Information shown>

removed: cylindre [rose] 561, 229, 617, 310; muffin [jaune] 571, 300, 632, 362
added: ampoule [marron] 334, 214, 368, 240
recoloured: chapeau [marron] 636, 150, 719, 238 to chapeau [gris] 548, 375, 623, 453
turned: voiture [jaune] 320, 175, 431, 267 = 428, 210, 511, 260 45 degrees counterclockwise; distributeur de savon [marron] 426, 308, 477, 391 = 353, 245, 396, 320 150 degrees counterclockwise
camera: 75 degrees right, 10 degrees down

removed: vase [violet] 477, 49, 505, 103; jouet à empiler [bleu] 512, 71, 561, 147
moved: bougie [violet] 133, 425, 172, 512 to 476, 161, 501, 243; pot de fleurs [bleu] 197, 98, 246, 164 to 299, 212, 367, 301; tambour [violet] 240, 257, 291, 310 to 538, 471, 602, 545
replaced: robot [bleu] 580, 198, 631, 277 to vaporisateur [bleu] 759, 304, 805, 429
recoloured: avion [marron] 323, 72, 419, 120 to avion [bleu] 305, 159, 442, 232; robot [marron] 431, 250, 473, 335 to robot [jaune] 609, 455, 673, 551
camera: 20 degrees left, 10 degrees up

...

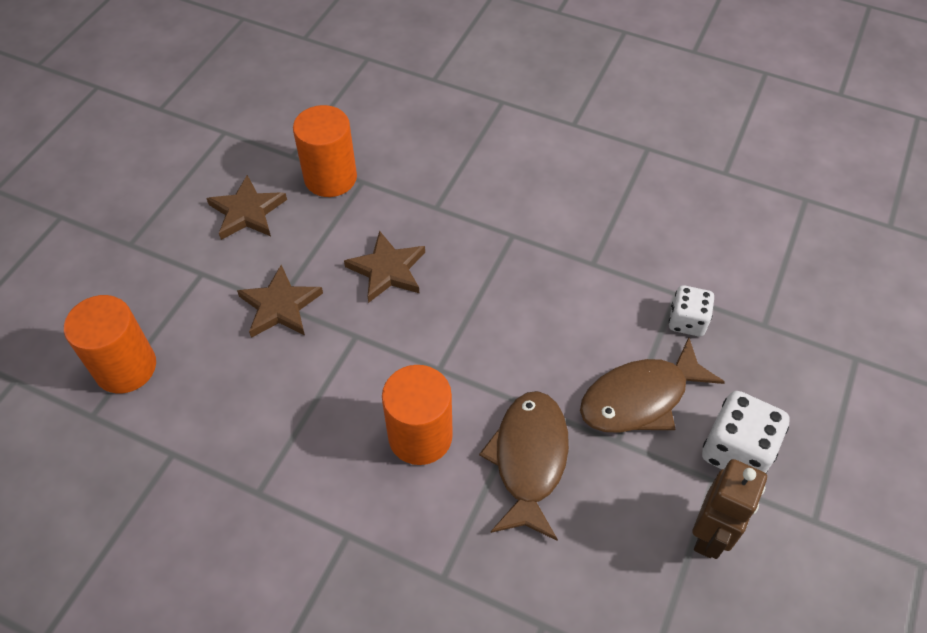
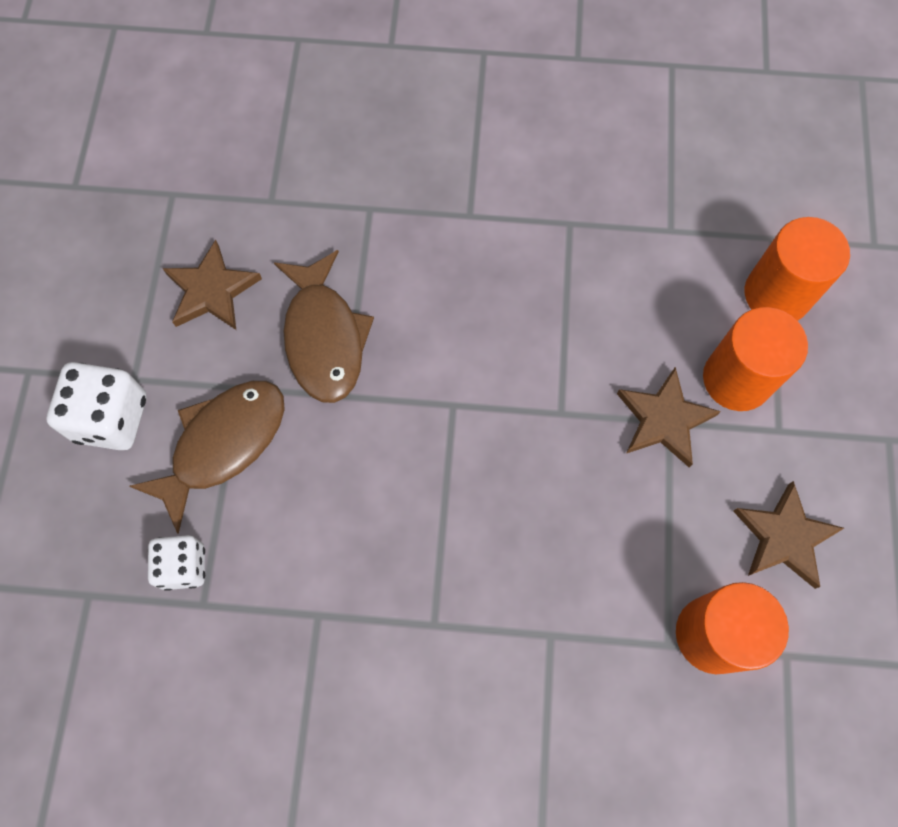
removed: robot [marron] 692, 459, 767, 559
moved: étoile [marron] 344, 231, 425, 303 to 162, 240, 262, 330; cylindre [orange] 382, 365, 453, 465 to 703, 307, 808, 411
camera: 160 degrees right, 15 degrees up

Action item> All lines above from the one holding "added: ampoule [marron] 334, 214, 368, 240" to the one holding "recoloured: chapeau [marron]", inclusive, are to be copied exactly; no other line is wanted.

Result below>
added: ampoule [marron] 334, 214, 368, 240
recoloured: chapeau [marron] 636, 150, 719, 238 to chapeau [gris] 548, 375, 623, 453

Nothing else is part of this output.